**What the task requires:**
Give a faithful, exact copy of all entries, minus the images.

**Material shown:**
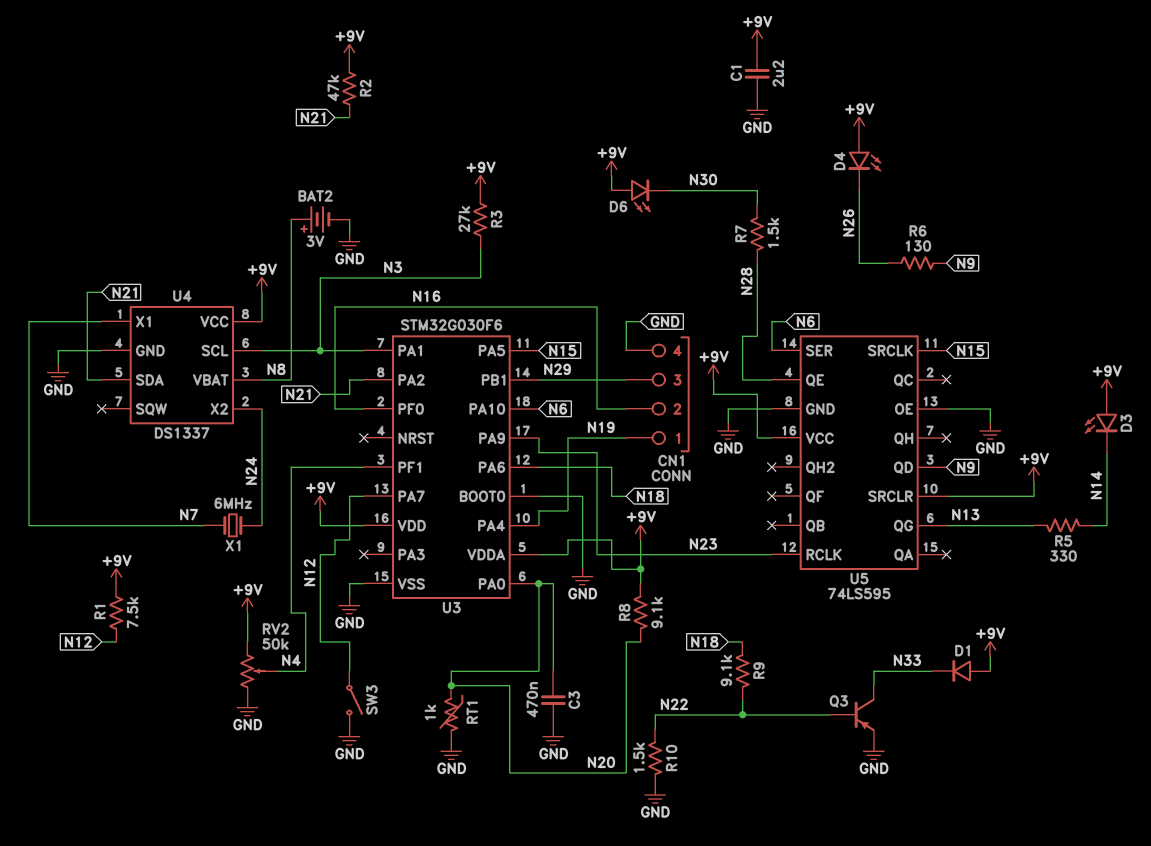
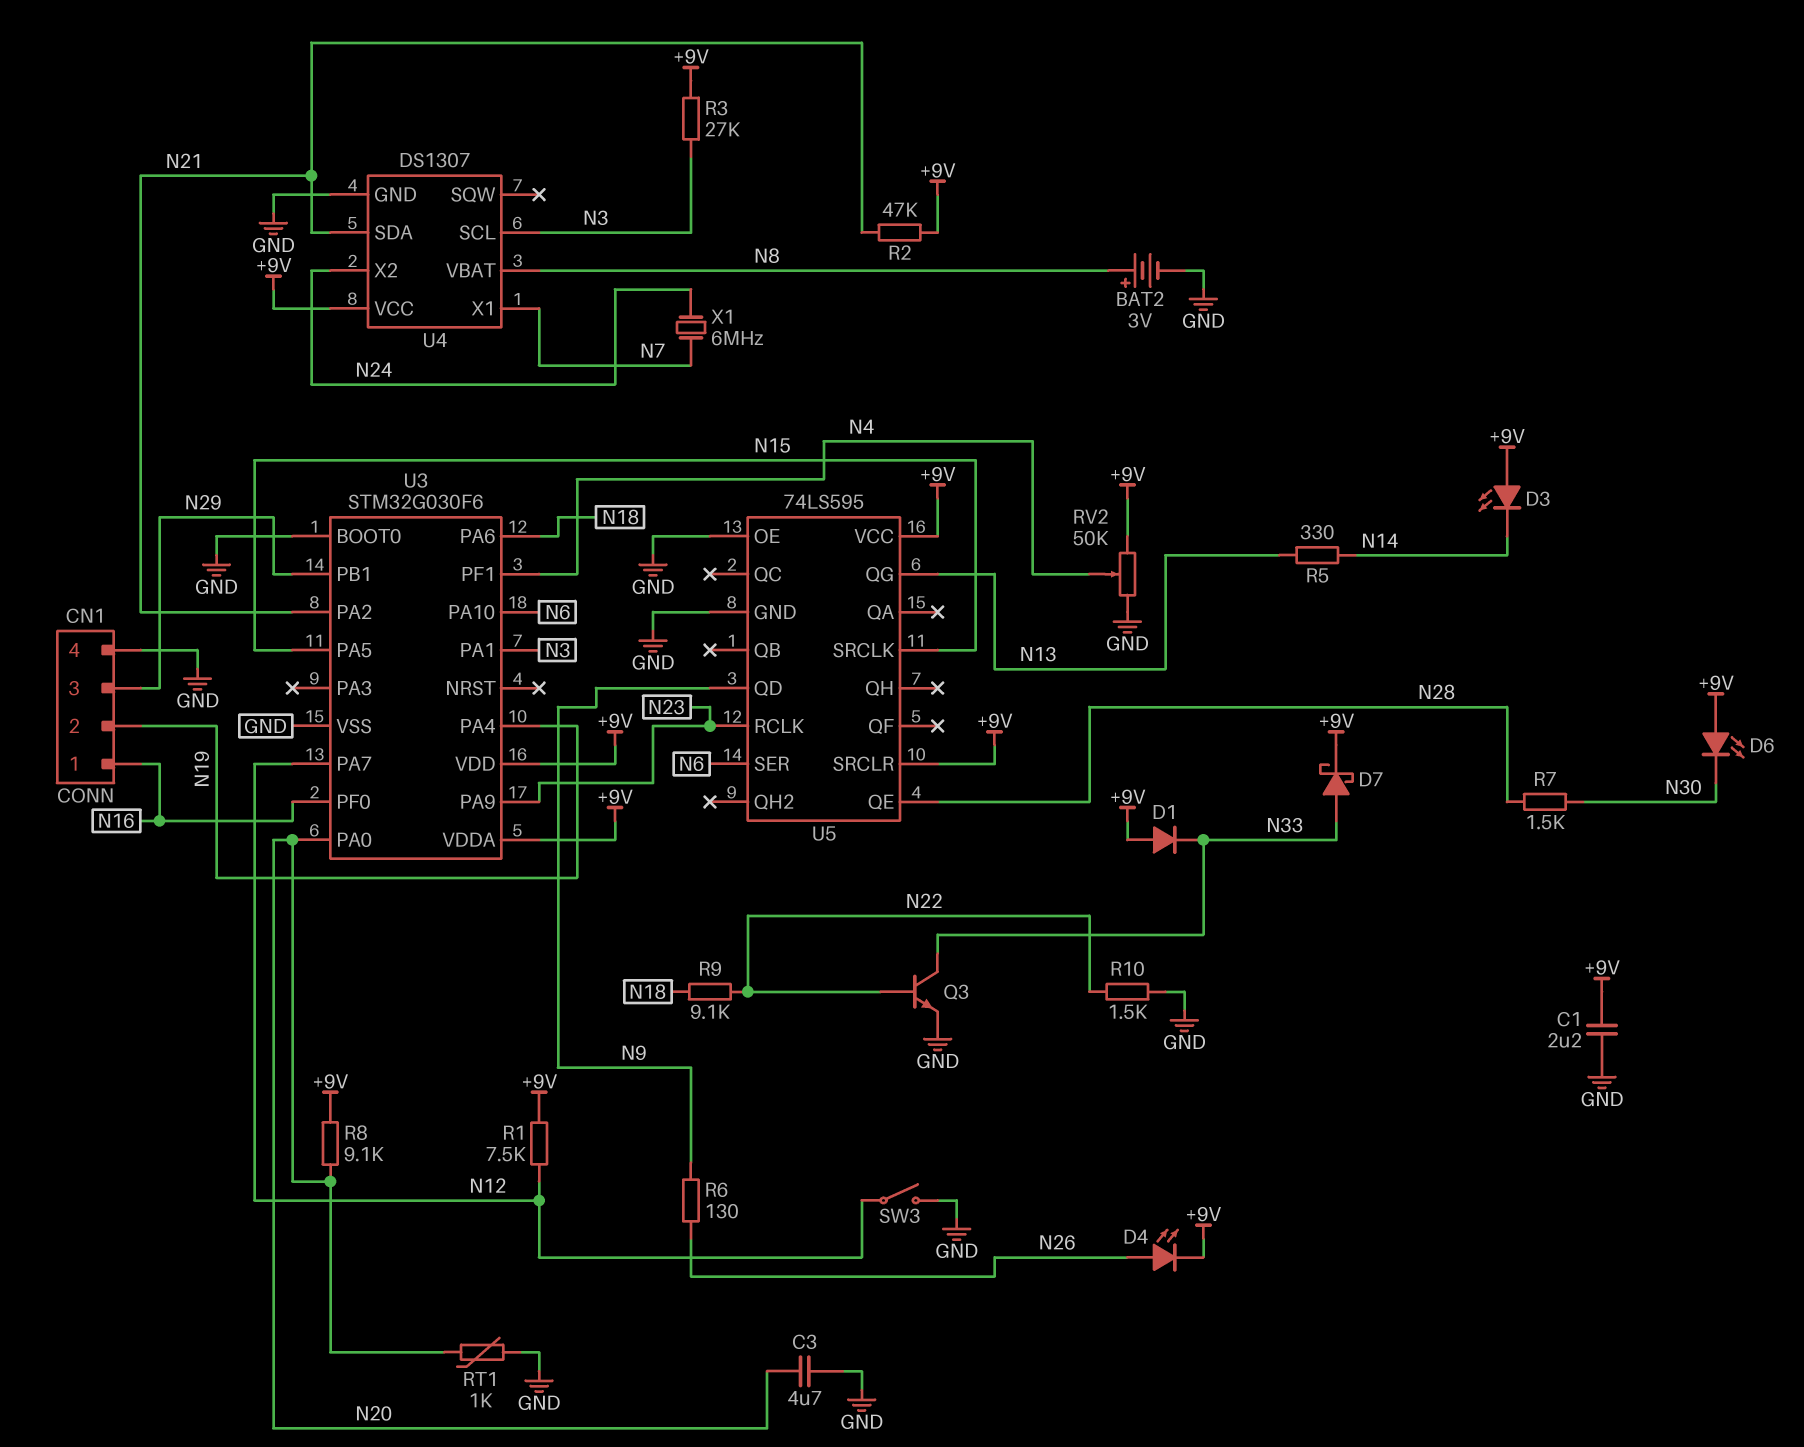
C3: 470nF (GND, N20) -> 4.7uF (GND, N20)
CN1 pin 1: N19 -> N16
CN1 pin 2: N16 -> N19
D4: LED (A +9V, K N26) -> LED (A N26, K +9V)
D7: none -> schottky (A N33, K +9V)
Q3: PNP (B N22, C N33, E GND) -> NPN (B N22, C N33, E GND)
U4: DS1337 -> DS1307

**The answer:**
C3: 470nF (GND, N20) -> 4.7uF (GND, N20)
CN1 pin 1: N19 -> N16
CN1 pin 2: N16 -> N19
D4: LED (A +9V, K N26) -> LED (A N26, K +9V)
D7: none -> schottky (A N33, K +9V)
Q3: PNP (B N22, C N33, E GND) -> NPN (B N22, C N33, E GND)
U4: DS1337 -> DS1307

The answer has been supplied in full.